Written task – Find every line in the records that contains the string "clef", matching case exactly, and copy each of those lines.

── Records supplied

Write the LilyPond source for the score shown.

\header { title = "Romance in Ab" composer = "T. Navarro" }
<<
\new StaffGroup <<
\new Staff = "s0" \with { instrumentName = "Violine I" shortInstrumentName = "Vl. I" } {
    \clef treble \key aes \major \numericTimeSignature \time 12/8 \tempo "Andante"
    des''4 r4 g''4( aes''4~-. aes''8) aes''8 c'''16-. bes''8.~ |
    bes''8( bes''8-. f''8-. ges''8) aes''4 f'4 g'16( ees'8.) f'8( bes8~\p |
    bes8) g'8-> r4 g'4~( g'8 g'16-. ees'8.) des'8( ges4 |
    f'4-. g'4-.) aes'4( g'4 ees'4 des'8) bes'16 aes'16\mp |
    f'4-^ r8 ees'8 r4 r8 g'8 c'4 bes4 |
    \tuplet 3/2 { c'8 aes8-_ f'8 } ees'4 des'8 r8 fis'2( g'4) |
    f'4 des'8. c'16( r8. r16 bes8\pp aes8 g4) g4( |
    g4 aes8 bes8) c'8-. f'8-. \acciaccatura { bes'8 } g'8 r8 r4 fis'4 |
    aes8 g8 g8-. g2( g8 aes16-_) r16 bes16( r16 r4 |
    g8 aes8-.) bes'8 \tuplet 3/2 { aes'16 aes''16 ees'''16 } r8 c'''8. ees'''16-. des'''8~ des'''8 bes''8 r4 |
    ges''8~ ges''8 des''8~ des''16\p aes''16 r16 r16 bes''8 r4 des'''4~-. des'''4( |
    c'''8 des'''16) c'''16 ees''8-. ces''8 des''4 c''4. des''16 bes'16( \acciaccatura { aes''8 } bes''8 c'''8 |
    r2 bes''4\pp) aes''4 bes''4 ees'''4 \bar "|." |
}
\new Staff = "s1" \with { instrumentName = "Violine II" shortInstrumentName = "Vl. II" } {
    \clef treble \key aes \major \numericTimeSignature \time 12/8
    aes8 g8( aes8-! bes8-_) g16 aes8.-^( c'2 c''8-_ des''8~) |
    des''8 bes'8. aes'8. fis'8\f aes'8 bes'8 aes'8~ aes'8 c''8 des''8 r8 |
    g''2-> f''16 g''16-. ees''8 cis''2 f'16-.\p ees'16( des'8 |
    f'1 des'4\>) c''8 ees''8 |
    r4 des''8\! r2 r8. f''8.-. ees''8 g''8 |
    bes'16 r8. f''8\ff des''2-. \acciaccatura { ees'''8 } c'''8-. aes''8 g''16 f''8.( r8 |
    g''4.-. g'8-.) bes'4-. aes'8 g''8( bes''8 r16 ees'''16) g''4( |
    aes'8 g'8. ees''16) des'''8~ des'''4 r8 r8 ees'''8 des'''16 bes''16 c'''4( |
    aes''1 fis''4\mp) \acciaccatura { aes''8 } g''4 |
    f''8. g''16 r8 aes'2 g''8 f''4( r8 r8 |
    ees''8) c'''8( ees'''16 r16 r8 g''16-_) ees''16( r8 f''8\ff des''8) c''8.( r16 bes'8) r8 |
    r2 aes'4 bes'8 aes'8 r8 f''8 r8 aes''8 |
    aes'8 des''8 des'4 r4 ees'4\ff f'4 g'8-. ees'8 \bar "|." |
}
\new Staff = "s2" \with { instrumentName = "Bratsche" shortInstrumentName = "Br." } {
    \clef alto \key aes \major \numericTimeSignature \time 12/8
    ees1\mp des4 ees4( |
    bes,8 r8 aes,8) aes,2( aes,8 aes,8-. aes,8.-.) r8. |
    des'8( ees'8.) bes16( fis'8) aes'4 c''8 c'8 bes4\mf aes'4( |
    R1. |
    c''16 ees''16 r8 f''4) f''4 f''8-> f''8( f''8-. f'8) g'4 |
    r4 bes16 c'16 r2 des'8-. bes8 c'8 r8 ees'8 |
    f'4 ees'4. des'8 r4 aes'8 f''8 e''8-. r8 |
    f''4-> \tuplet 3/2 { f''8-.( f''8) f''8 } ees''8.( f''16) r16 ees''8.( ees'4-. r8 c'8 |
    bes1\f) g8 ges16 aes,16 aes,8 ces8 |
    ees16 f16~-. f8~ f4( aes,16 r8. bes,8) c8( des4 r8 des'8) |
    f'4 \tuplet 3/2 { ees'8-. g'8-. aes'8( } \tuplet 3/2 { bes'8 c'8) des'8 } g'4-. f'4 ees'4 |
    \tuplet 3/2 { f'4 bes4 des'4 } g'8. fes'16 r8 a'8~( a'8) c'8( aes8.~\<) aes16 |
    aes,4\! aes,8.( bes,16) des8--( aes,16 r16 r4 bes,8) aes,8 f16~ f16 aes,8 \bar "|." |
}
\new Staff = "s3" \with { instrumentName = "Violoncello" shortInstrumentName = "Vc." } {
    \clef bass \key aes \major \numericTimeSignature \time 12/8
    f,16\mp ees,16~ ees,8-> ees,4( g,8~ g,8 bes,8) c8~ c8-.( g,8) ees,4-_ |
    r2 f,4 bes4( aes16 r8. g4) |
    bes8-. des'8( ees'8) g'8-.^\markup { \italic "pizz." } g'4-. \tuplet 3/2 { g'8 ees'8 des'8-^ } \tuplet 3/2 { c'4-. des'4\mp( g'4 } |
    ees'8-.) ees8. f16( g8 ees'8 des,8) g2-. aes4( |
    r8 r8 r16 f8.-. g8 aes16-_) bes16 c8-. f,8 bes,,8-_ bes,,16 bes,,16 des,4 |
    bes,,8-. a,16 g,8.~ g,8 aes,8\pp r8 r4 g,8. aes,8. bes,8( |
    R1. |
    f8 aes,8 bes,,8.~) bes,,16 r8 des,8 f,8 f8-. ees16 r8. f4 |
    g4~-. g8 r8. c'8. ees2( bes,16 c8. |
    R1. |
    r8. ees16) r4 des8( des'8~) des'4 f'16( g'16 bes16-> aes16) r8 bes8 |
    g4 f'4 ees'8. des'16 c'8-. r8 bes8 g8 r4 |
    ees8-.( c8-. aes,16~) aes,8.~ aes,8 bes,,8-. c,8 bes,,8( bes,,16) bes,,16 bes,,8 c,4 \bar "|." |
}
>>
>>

────

Full solution –
    \clef treble \key aes \major \numericTimeSignature \time 12/8 \tempo "Andante"
    \clef treble \key aes \major \numericTimeSignature \time 12/8
    \clef alto \key aes \major \numericTimeSignature \time 12/8
    \clef bass \key aes \major \numericTimeSignature \time 12/8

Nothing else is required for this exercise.